*Recorded data:*

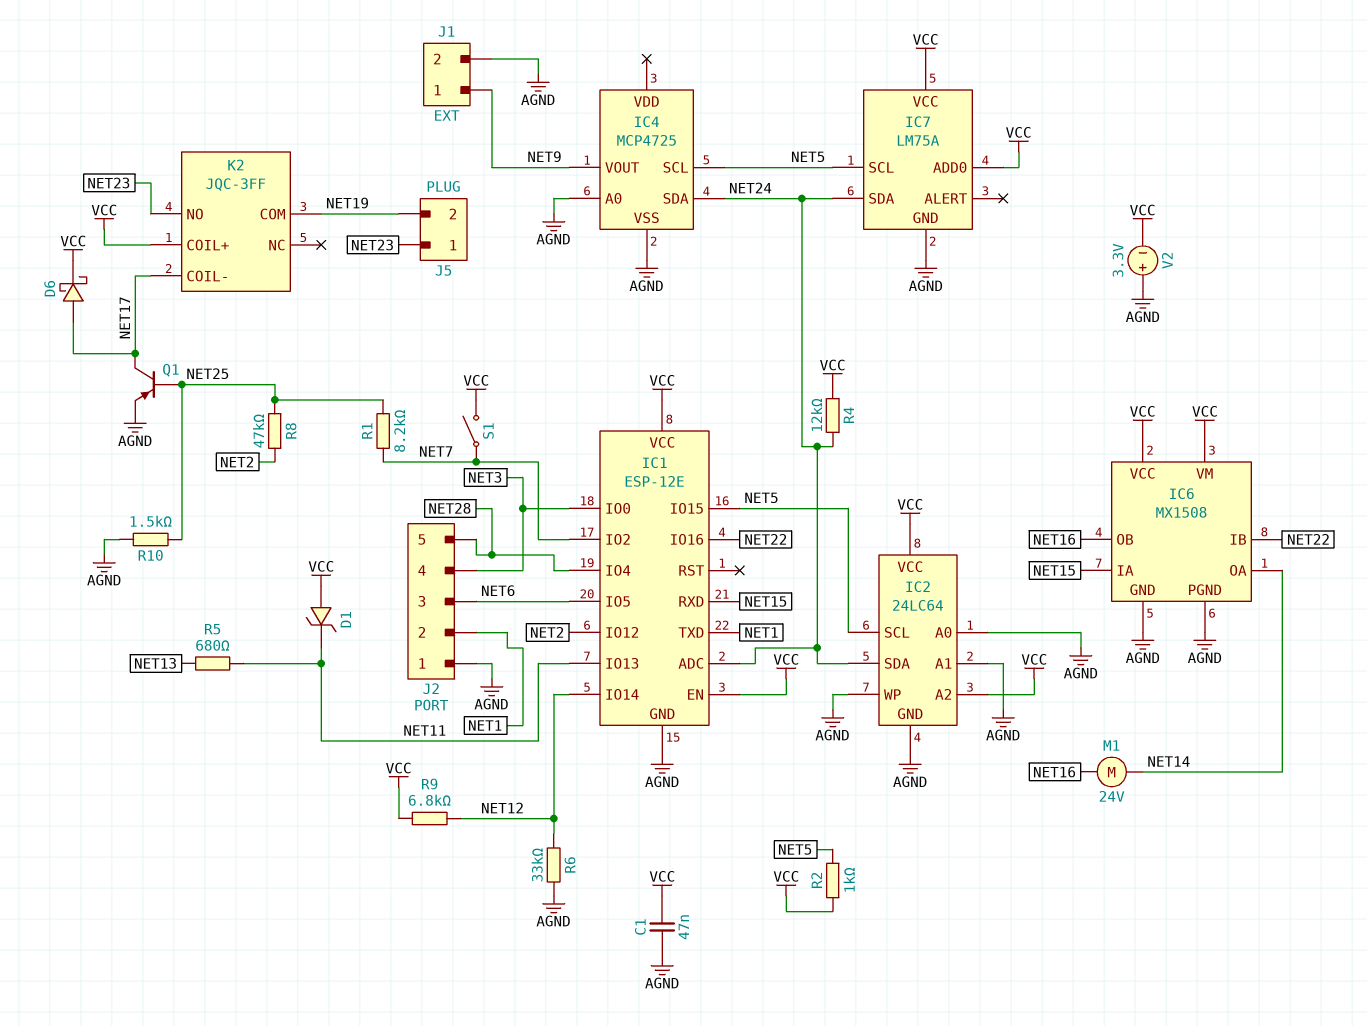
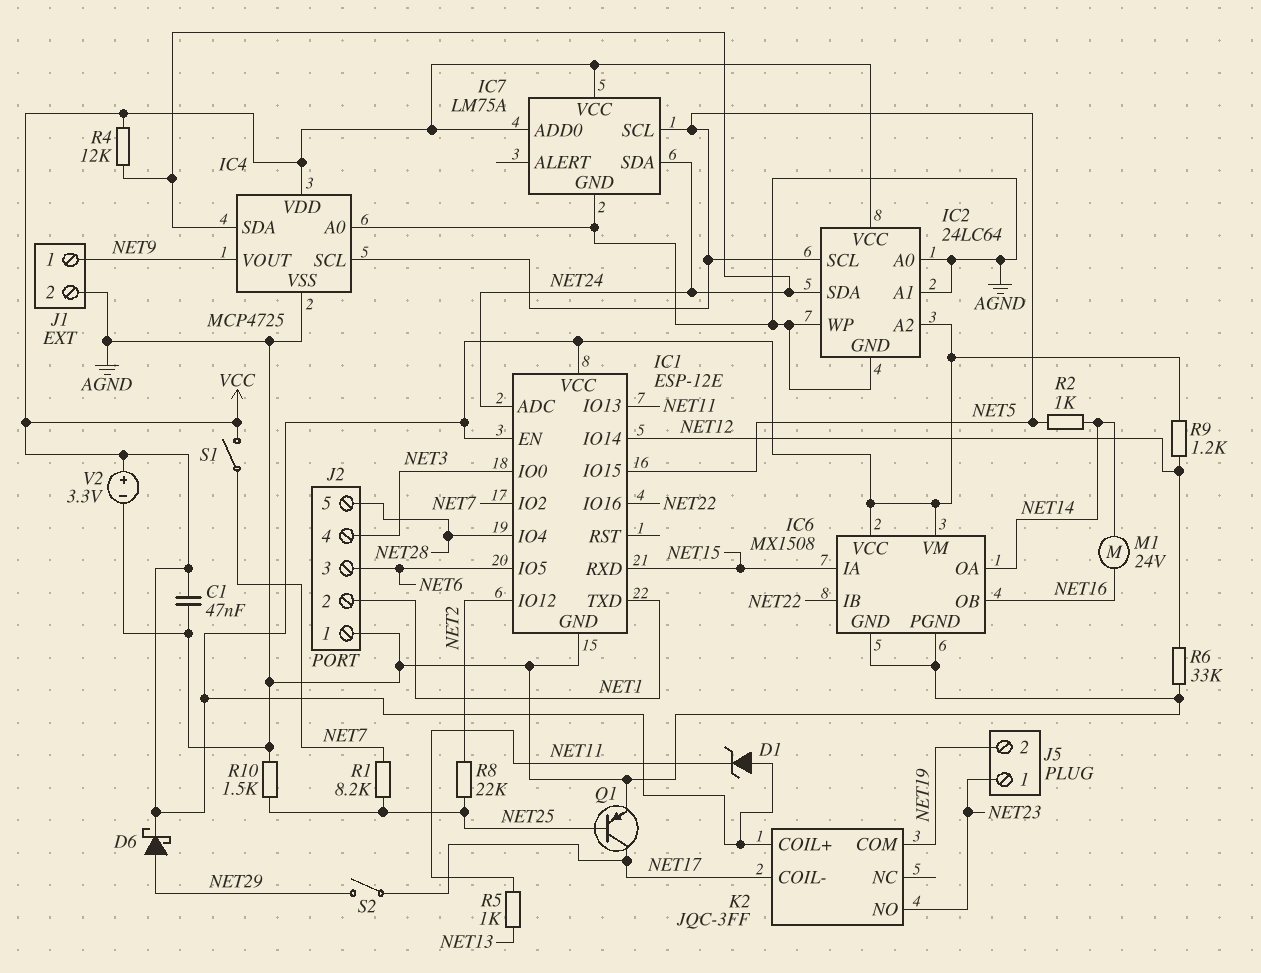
D6: schottky (A NET17, K VCC) -> schottky (A NET29, K VCC)
IC4 pin VDD: none -> VCC
R2: 1k (NET5, VCC) -> 1k (NET5, NET14)
R5: 680 (NET11, NET13) -> 1k (NET11, NET13)
R8: 47k (NET2, NET25) -> 22k (NET2, NET25)
R9: 6.8k (NET12, VCC) -> 1.2k (NET12, VCC)
S2: none -> switch (NET17, NET29)
V2: 3.3V (plus AGND, minus VCC) -> 3.3V (plus VCC, minus AGND)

*Exercise instructions:* Copy exactly the line that contains "R8: 47k (NET2, NET25) -> 22k (NET2, NET25)" and all lines after it in the listing above, through the final line, and nothing else.

*Response to this task:*
R8: 47k (NET2, NET25) -> 22k (NET2, NET25)
R9: 6.8k (NET12, VCC) -> 1.2k (NET12, VCC)
S2: none -> switch (NET17, NET29)
V2: 3.3V (plus AGND, minus VCC) -> 3.3V (plus VCC, minus AGND)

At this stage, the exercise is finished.